YOUR INSTRUCTIONS —
Copy out exactly the lines below that run from the one holding "(299, 424) = (259, 403): green" to the one holding "(706, 409) = (692, 355): none -> orange ring", keeping both of those lines and no others.

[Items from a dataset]
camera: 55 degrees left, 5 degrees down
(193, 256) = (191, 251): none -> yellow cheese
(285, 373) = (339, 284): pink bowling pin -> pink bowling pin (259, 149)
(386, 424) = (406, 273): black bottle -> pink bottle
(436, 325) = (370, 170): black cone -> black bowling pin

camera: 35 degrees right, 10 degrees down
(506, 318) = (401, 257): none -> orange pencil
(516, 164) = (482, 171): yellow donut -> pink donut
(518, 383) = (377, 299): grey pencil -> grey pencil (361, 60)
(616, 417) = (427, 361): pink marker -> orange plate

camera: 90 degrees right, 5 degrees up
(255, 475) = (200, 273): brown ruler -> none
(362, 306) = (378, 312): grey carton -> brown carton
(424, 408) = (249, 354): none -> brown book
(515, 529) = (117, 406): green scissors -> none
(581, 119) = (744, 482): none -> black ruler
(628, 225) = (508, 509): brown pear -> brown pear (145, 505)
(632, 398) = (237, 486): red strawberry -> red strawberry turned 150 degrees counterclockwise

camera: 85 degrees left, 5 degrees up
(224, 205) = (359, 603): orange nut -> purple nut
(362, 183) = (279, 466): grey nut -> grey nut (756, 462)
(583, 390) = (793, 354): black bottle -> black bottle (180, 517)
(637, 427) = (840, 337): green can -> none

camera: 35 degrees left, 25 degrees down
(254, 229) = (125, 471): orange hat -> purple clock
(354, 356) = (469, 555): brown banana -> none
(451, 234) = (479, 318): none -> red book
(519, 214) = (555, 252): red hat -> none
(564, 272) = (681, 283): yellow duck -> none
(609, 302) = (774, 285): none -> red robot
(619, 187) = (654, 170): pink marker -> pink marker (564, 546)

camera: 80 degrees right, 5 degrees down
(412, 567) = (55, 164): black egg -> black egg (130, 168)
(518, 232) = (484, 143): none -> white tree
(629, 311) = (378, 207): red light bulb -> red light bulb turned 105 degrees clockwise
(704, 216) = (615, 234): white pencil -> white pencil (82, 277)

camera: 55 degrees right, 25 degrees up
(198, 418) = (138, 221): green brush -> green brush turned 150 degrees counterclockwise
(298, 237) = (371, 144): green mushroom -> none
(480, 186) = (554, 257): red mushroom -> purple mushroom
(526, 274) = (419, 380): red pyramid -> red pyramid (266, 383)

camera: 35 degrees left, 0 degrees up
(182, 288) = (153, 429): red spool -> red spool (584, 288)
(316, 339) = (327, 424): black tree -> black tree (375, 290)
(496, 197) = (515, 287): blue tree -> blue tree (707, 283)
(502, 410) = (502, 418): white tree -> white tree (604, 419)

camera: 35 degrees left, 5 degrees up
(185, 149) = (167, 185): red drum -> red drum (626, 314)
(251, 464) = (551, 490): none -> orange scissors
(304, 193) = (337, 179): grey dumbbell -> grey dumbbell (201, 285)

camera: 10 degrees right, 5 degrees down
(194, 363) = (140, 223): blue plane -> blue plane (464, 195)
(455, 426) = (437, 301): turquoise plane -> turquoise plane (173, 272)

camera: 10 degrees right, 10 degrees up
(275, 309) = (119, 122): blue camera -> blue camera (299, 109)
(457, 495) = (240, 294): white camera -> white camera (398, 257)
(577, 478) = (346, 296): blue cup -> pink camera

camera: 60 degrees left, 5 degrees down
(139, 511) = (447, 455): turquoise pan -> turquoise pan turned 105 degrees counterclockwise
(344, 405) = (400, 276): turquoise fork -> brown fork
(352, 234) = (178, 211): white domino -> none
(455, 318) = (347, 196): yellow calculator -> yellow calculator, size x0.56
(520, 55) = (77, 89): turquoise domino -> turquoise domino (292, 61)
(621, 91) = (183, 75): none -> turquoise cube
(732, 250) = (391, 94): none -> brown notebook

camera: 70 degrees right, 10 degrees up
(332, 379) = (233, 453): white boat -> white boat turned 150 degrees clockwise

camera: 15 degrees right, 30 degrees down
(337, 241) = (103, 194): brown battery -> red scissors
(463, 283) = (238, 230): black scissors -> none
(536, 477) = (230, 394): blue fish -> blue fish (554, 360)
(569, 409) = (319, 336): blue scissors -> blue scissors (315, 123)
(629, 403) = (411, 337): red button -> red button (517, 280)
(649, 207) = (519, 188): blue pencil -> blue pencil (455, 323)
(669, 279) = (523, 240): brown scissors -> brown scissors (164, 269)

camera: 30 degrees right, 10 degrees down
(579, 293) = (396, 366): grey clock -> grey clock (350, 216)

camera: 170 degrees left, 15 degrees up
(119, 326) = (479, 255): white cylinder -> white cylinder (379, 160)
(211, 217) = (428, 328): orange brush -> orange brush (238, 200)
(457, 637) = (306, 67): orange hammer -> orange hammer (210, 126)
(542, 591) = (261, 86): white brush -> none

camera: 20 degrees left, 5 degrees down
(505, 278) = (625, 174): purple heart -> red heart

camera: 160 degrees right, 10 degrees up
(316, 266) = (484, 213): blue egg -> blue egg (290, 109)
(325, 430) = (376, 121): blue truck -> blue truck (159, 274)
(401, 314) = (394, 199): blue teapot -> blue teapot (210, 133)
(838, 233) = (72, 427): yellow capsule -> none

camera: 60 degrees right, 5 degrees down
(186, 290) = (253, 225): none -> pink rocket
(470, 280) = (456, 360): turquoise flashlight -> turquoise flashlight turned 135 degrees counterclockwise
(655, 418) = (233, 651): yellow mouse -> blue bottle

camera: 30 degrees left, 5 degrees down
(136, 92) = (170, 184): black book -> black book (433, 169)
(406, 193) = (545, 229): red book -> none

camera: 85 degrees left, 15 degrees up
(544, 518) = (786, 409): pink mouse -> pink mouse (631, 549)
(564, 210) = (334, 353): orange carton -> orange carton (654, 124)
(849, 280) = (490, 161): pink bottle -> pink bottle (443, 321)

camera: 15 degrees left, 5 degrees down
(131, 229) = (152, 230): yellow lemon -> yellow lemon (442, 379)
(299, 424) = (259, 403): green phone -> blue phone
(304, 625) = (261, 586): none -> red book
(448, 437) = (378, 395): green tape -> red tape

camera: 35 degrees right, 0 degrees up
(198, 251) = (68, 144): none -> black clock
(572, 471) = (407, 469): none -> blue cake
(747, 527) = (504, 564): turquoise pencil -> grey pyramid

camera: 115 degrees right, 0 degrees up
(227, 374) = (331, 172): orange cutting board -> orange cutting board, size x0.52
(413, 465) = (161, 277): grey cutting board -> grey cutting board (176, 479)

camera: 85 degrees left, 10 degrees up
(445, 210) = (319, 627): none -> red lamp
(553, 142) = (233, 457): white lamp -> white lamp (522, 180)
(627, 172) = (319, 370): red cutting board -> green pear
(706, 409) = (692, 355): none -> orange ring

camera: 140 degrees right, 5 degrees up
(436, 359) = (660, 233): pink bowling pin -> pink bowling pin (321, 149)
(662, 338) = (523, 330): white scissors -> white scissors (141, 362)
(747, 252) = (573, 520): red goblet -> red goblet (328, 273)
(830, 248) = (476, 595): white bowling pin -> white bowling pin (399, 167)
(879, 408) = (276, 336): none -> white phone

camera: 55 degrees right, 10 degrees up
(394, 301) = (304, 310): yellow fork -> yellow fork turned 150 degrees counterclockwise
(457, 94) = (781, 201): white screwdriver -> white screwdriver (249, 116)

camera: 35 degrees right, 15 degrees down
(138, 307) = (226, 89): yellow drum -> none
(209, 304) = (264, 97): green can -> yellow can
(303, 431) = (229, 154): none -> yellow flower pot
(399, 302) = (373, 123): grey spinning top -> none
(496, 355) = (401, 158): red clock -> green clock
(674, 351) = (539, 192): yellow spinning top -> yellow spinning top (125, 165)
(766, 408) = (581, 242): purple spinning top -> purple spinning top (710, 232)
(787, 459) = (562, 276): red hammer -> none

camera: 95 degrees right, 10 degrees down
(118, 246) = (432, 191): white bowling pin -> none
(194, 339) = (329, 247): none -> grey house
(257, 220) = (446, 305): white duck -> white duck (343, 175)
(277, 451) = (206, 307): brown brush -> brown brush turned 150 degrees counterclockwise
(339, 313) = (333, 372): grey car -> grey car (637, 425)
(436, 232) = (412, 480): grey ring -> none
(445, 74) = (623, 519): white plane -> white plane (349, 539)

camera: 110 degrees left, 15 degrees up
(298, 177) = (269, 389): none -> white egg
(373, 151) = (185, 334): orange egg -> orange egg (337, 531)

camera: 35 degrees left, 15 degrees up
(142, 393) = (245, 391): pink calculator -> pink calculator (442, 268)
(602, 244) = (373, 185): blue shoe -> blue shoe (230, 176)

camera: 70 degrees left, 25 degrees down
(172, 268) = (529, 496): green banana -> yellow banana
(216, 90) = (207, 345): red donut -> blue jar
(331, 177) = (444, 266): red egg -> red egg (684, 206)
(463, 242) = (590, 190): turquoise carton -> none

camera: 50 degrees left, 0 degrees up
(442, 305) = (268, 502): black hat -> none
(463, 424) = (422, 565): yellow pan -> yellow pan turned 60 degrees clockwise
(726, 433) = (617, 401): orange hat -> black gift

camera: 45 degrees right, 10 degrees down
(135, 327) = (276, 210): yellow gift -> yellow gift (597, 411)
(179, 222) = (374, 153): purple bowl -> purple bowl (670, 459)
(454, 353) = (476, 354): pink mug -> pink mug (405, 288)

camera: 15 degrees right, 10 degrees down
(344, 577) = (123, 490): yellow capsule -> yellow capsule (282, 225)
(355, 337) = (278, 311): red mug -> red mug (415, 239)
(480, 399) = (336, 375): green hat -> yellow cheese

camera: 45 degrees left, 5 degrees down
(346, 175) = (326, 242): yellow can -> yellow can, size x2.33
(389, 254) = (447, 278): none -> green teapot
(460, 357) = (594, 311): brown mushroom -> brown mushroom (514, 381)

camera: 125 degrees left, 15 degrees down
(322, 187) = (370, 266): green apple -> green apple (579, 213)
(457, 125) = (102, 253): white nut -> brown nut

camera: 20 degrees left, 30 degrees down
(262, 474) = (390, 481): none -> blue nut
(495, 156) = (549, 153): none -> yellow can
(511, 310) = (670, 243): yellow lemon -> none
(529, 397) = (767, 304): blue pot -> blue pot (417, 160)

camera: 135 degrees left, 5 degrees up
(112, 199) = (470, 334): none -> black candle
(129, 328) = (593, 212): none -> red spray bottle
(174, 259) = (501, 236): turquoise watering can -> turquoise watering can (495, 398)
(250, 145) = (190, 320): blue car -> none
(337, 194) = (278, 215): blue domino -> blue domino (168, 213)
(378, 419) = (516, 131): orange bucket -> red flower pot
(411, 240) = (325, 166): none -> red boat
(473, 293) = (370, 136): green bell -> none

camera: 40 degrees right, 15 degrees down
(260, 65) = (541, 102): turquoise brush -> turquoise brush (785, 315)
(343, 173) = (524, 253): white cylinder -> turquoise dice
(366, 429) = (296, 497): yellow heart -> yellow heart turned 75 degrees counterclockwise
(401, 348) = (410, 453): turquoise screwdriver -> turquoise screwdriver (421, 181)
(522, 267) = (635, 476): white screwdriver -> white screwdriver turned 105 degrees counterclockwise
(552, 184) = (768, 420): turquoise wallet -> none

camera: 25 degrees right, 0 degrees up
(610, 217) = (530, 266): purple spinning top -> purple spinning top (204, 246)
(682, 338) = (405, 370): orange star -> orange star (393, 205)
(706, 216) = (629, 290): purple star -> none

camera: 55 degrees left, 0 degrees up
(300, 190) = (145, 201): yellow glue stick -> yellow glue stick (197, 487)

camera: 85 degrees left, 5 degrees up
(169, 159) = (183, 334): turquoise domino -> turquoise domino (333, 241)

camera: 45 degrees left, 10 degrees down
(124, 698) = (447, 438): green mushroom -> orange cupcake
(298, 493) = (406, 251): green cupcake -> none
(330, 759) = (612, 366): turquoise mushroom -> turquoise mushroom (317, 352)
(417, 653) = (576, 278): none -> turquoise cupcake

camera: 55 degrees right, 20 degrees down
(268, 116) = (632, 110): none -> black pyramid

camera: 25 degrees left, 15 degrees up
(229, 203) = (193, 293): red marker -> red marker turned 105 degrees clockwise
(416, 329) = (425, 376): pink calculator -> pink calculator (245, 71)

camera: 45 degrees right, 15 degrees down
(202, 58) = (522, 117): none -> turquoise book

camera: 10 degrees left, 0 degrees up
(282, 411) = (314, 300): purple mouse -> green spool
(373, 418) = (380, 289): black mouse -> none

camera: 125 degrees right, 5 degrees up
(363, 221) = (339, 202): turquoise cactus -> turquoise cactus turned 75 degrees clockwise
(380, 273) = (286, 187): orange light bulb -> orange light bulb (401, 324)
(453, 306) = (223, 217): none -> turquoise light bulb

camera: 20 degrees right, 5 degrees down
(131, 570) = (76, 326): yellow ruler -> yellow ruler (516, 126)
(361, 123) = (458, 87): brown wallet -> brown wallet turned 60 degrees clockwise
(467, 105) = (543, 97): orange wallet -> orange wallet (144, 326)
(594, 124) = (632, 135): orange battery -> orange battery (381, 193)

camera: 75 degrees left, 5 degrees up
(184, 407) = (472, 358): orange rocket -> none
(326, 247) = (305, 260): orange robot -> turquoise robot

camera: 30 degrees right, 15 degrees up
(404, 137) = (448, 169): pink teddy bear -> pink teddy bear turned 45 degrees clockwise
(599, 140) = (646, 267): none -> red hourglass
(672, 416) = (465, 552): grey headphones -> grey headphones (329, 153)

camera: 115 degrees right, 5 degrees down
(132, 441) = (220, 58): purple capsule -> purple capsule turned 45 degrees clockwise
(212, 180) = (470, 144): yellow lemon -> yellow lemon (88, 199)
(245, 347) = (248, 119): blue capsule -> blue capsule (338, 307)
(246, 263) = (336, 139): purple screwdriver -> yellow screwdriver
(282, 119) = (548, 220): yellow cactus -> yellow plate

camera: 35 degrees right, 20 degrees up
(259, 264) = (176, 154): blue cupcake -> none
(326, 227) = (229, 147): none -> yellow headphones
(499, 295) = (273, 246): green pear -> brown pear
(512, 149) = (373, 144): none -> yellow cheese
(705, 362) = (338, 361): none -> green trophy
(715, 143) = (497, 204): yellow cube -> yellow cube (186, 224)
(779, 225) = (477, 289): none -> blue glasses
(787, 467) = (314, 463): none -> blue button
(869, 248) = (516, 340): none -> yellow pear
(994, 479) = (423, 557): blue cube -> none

ANSWER TO THE EXERCISE —
(299, 424) = (259, 403): green phone -> blue phone
(304, 625) = (261, 586): none -> red book
(448, 437) = (378, 395): green tape -> red tape

camera: 35 degrees right, 0 degrees up
(198, 251) = (68, 144): none -> black clock
(572, 471) = (407, 469): none -> blue cake
(747, 527) = (504, 564): turquoise pencil -> grey pyramid

camera: 115 degrees right, 0 degrees up
(227, 374) = (331, 172): orange cutting board -> orange cutting board, size x0.52
(413, 465) = (161, 277): grey cutting board -> grey cutting board (176, 479)

camera: 85 degrees left, 10 degrees up
(445, 210) = (319, 627): none -> red lamp
(553, 142) = (233, 457): white lamp -> white lamp (522, 180)
(627, 172) = (319, 370): red cutting board -> green pear
(706, 409) = (692, 355): none -> orange ring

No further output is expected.